== The data ==
=-=-=
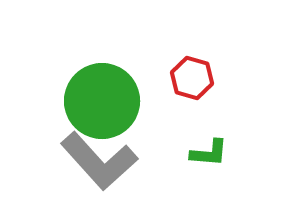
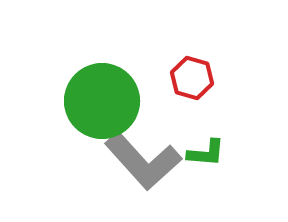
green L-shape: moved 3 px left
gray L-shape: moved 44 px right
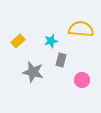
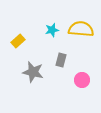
=-=-=
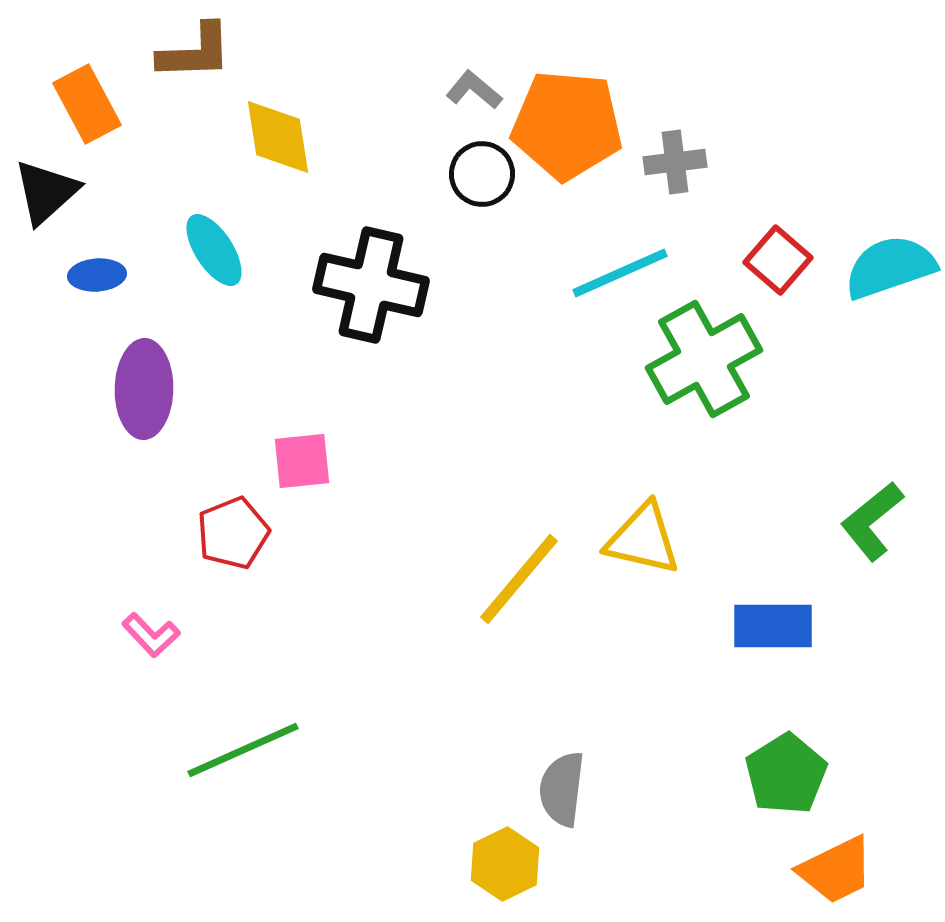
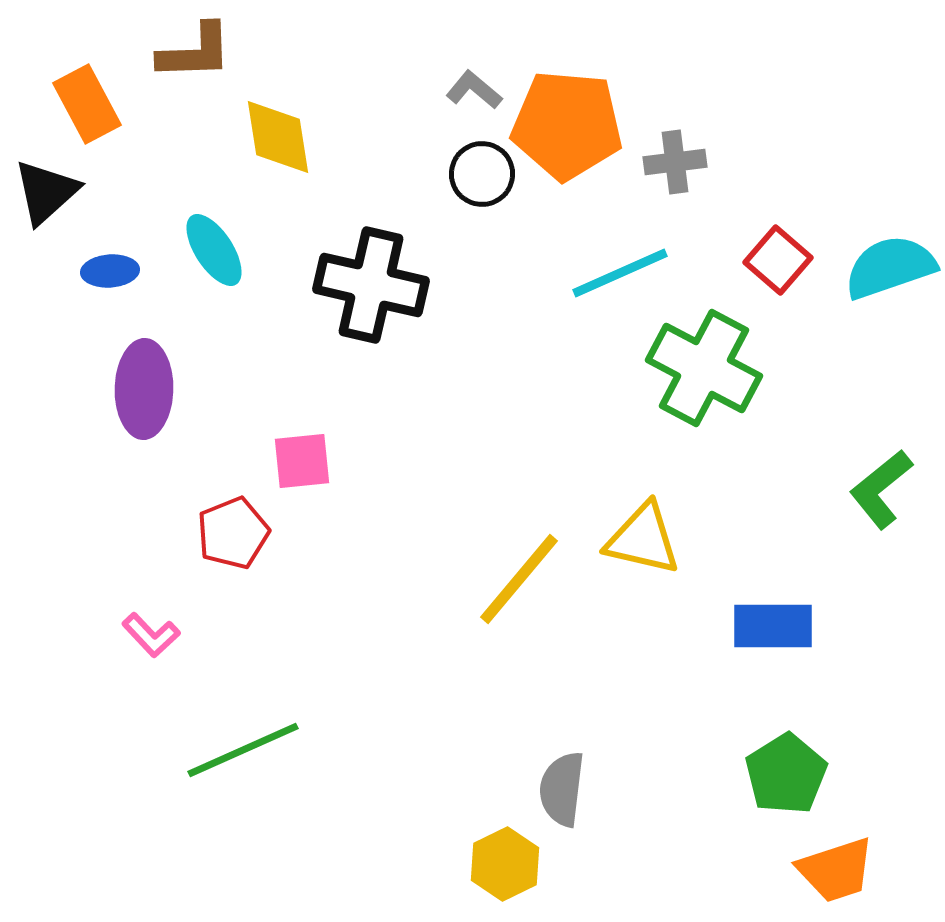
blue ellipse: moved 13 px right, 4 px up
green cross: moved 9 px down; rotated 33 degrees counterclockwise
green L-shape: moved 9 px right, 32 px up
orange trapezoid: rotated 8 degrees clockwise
=-=-=
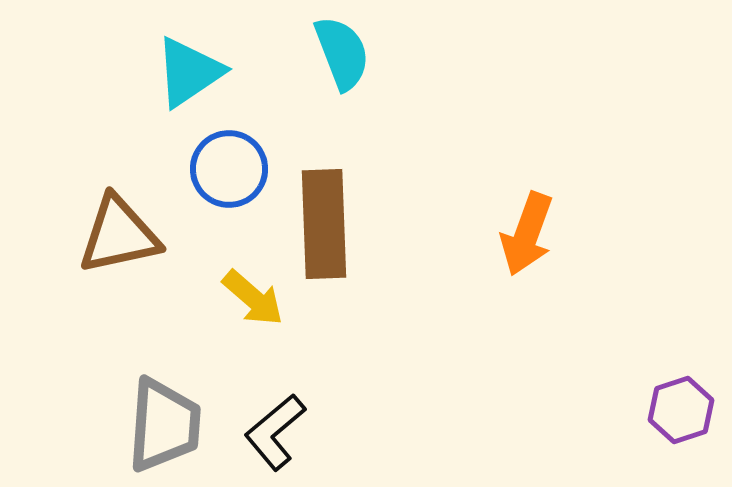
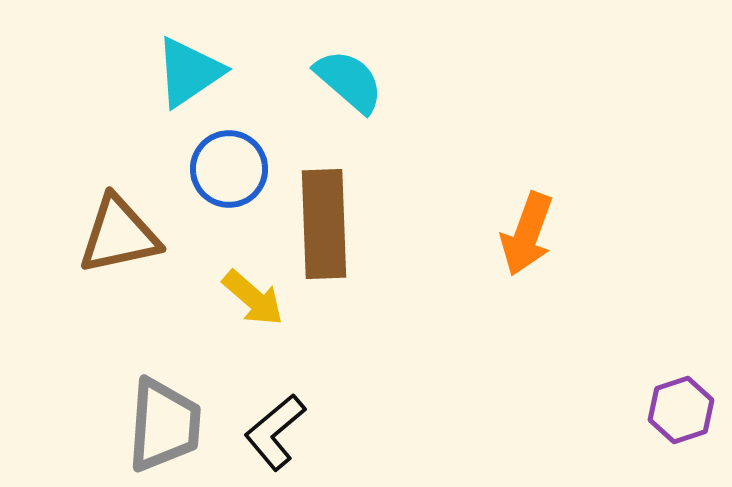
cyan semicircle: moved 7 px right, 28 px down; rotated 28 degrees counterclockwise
=-=-=
Go through the entries and copy every line that has "moved".

== Task result ==
green L-shape: moved 3 px left
gray L-shape: moved 44 px right
blue ellipse: moved 13 px right, 4 px up
green cross: moved 9 px down; rotated 33 degrees counterclockwise
green L-shape: moved 9 px right, 32 px up
cyan semicircle: moved 7 px right, 28 px down; rotated 28 degrees counterclockwise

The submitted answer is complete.